TASK REQUIREMENTS: Pictures stay out of the answer, but every line of the material must be restated exactly.

SOURCE DATA:
BEGIN
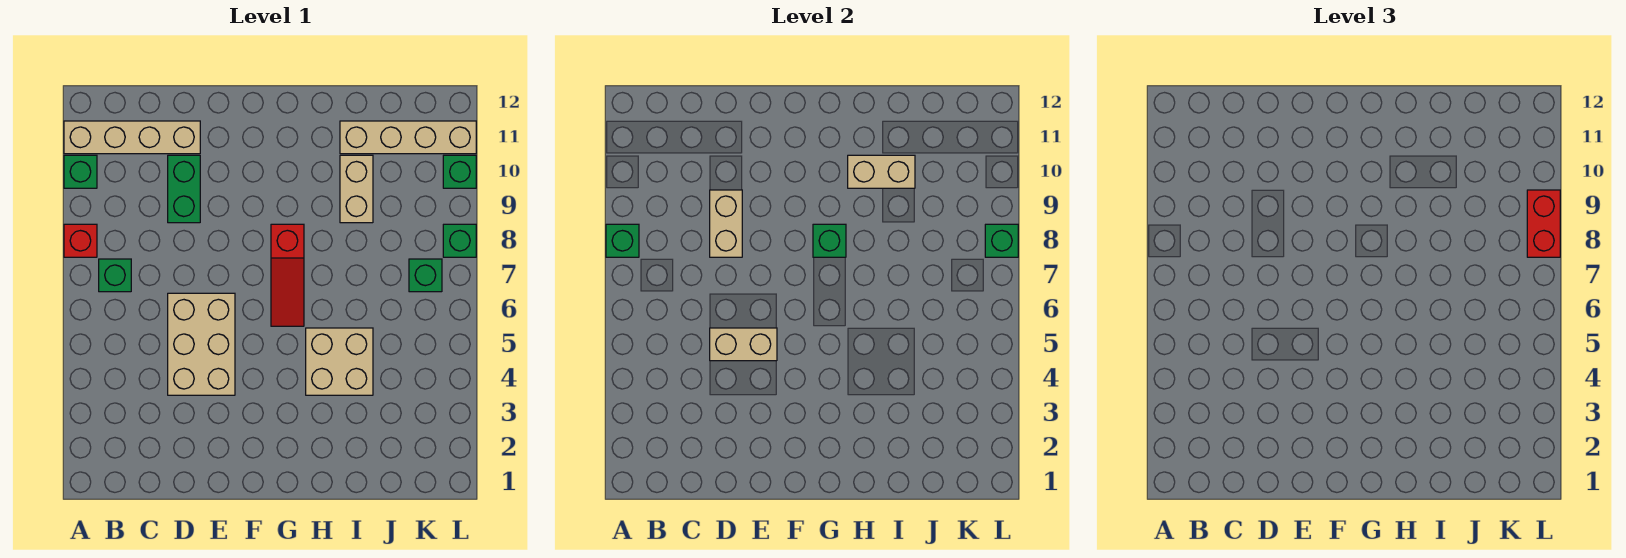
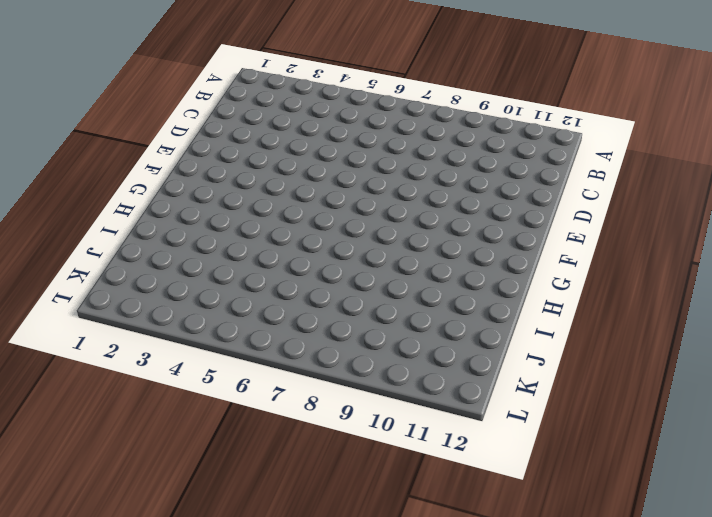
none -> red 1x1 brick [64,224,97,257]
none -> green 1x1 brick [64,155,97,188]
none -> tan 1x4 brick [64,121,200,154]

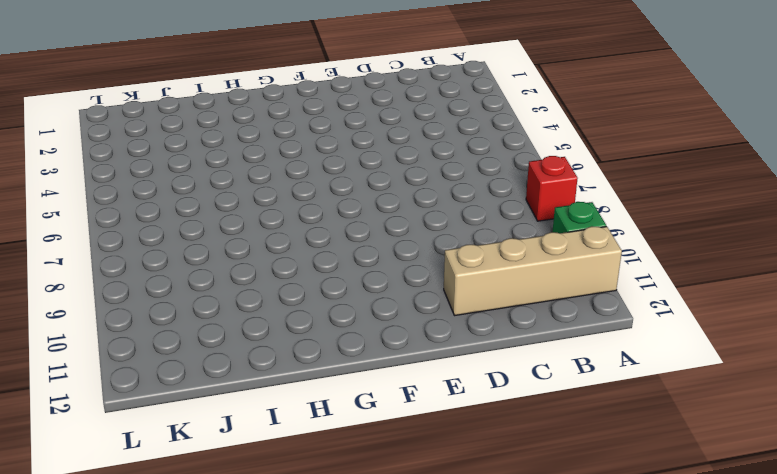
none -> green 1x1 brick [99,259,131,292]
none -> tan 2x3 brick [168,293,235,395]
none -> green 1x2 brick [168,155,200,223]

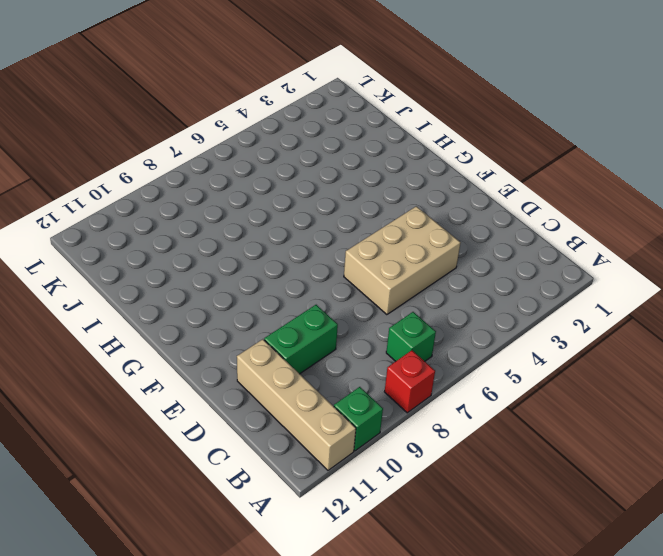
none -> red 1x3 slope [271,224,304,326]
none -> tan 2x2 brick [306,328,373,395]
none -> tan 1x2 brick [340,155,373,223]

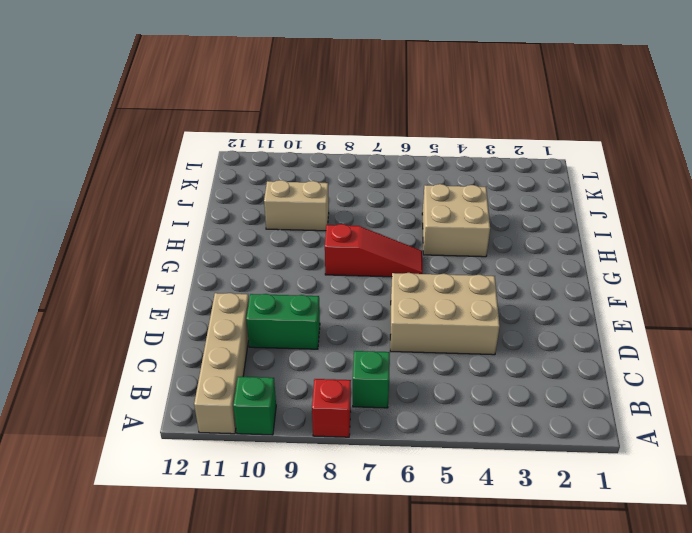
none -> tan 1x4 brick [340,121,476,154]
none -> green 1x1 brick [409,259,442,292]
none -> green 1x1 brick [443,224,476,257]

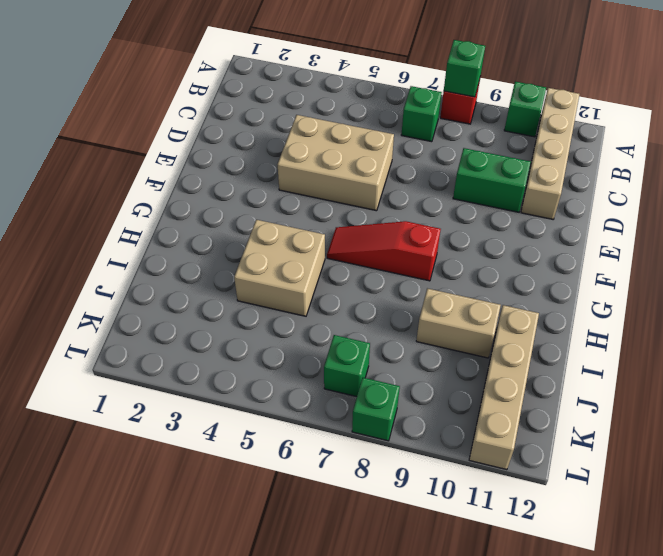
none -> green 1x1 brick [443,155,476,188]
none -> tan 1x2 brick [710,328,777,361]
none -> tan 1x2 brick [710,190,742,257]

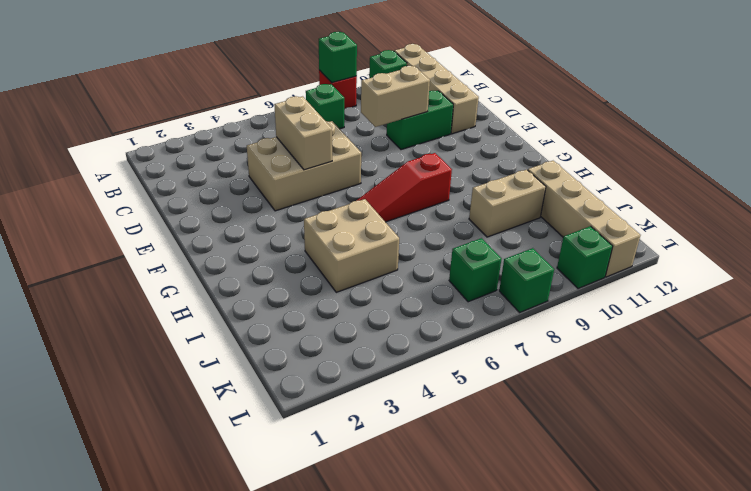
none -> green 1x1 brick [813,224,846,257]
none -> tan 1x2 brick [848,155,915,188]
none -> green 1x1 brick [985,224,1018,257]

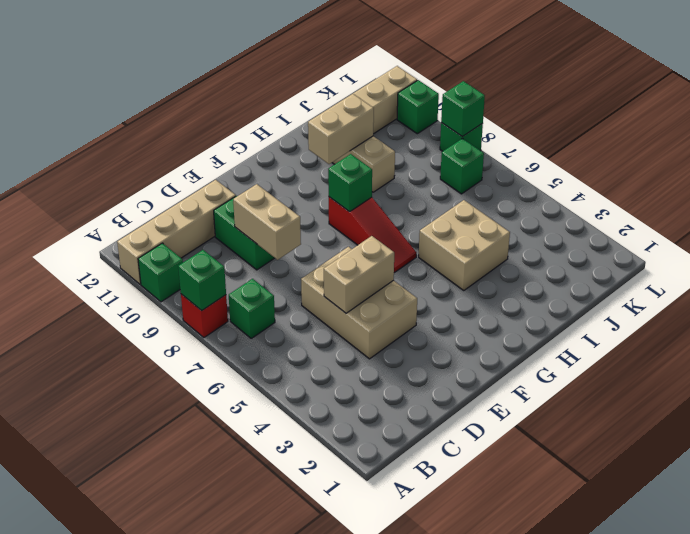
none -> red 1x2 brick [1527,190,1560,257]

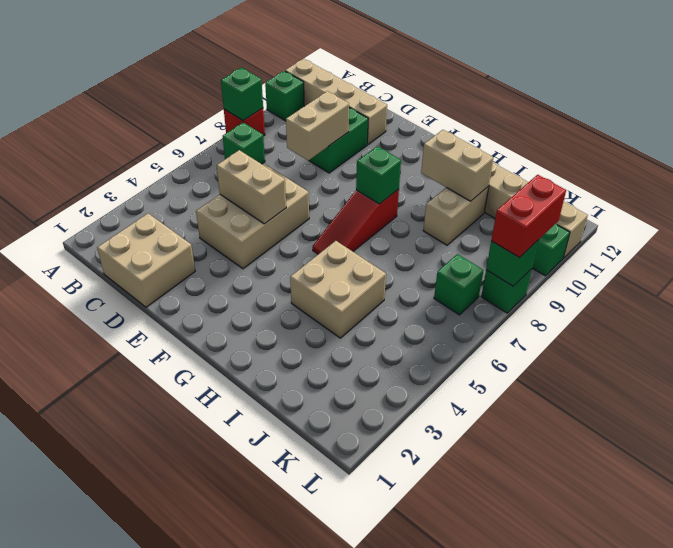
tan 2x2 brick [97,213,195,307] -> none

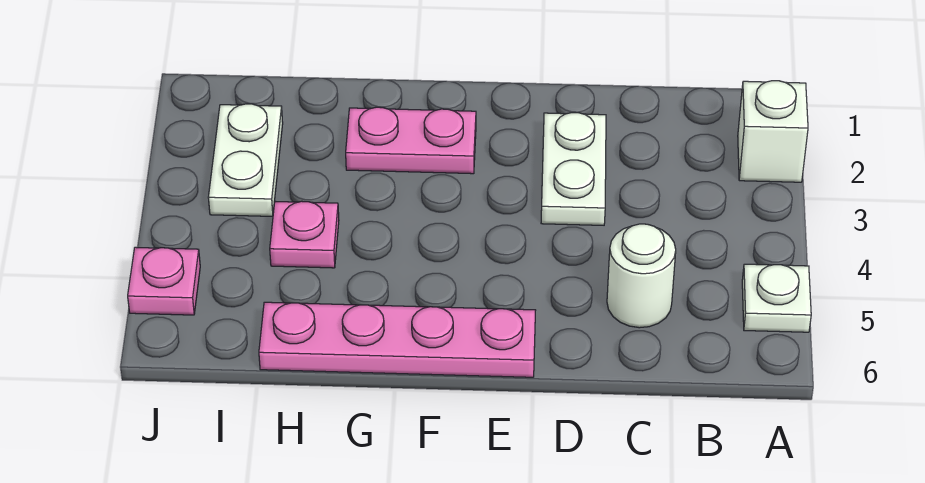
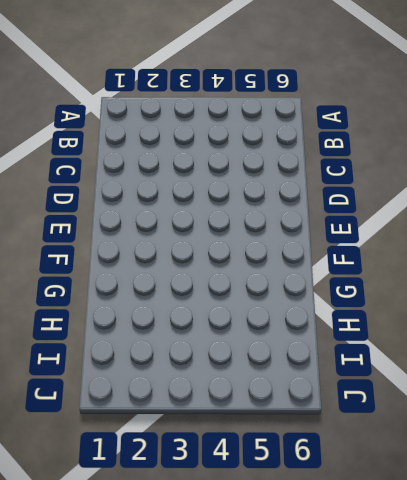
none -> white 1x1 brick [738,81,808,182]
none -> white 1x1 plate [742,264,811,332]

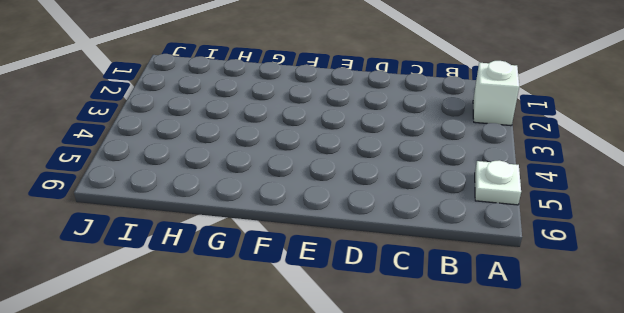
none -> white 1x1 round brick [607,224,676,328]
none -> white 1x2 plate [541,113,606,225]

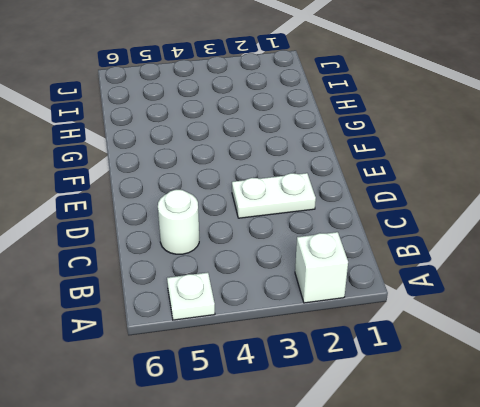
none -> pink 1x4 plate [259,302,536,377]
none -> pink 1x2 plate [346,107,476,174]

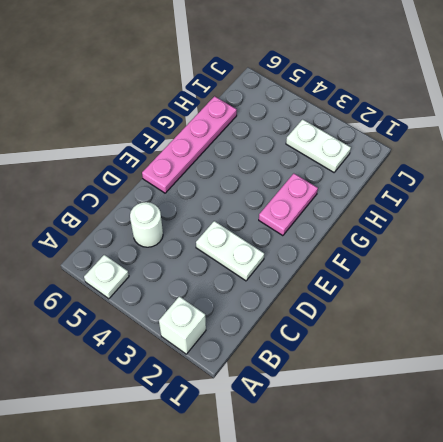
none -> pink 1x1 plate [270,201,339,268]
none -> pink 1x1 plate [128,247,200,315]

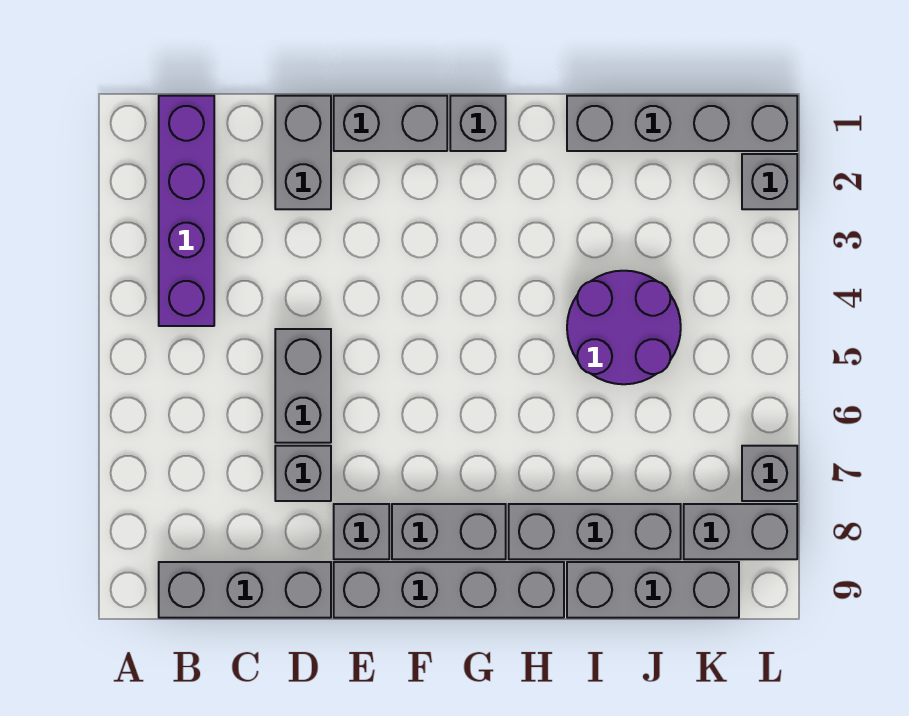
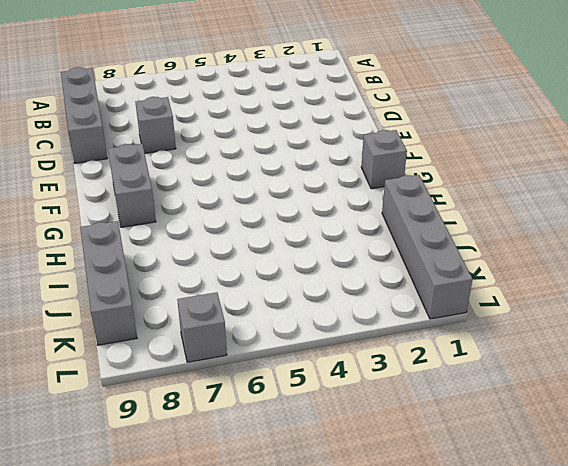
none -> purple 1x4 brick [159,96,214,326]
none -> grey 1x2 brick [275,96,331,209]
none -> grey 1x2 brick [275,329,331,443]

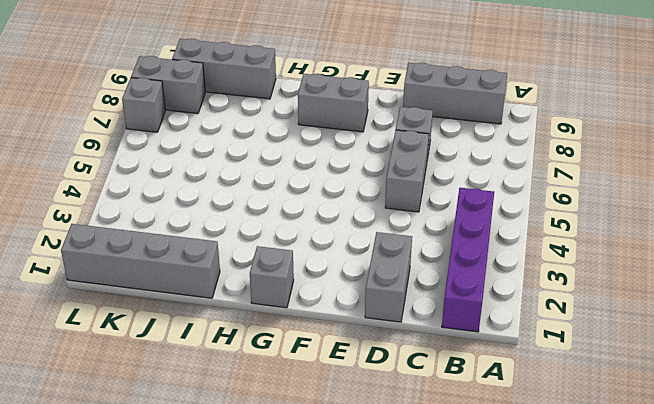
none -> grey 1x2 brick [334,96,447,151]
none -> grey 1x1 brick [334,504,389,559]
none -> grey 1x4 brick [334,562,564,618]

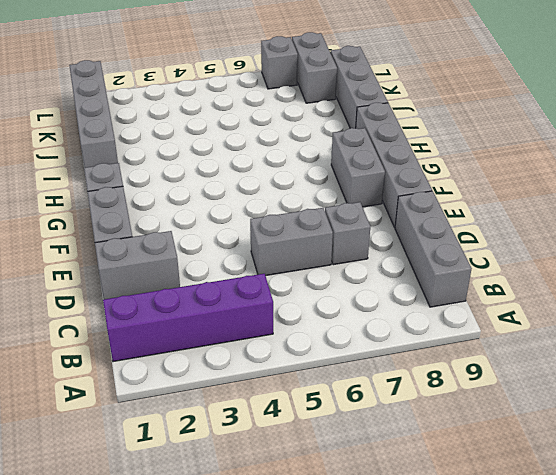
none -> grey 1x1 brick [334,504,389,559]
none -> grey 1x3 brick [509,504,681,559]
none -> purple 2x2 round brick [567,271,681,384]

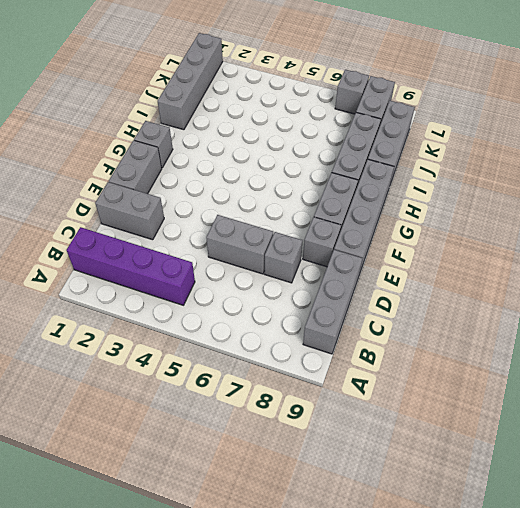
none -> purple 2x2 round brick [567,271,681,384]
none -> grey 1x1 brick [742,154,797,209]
END
ANSWER BOX:
none -> red 1x1 brick [64,224,97,257]
none -> green 1x1 brick [64,155,97,188]
none -> tan 1x4 brick [64,121,200,154]

none -> green 1x1 brick [99,259,131,292]
none -> tan 2x3 brick [168,293,235,395]
none -> green 1x2 brick [168,155,200,223]

none -> red 1x3 slope [271,224,304,326]
none -> tan 2x2 brick [306,328,373,395]
none -> tan 1x2 brick [340,155,373,223]

none -> tan 1x4 brick [340,121,476,154]
none -> green 1x1 brick [409,259,442,292]
none -> green 1x1 brick [443,224,476,257]

none -> green 1x1 brick [443,155,476,188]
none -> tan 1x2 brick [710,328,777,361]
none -> tan 1x2 brick [710,190,742,257]

none -> green 1x1 brick [813,224,846,257]
none -> tan 1x2 brick [848,155,915,188]
none -> green 1x1 brick [985,224,1018,257]

none -> red 1x2 brick [1527,190,1560,257]

tan 2x2 brick [97,213,195,307] -> none

none -> white 1x1 brick [738,81,808,182]
none -> white 1x1 plate [742,264,811,332]

none -> white 1x1 round brick [607,224,676,328]
none -> white 1x2 plate [541,113,606,225]

none -> pink 1x4 plate [259,302,536,377]
none -> pink 1x2 plate [346,107,476,174]

none -> pink 1x1 plate [270,201,339,268]
none -> pink 1x1 plate [128,247,200,315]

none -> purple 1x4 brick [159,96,214,326]
none -> grey 1x2 brick [275,96,331,209]
none -> grey 1x2 brick [275,329,331,443]

none -> grey 1x2 brick [334,96,447,151]
none -> grey 1x1 brick [334,504,389,559]
none -> grey 1x4 brick [334,562,564,618]

none -> grey 1x1 brick [334,504,389,559]
none -> grey 1x3 brick [509,504,681,559]
none -> purple 2x2 round brick [567,271,681,384]

none -> purple 2x2 round brick [567,271,681,384]
none -> grey 1x1 brick [742,154,797,209]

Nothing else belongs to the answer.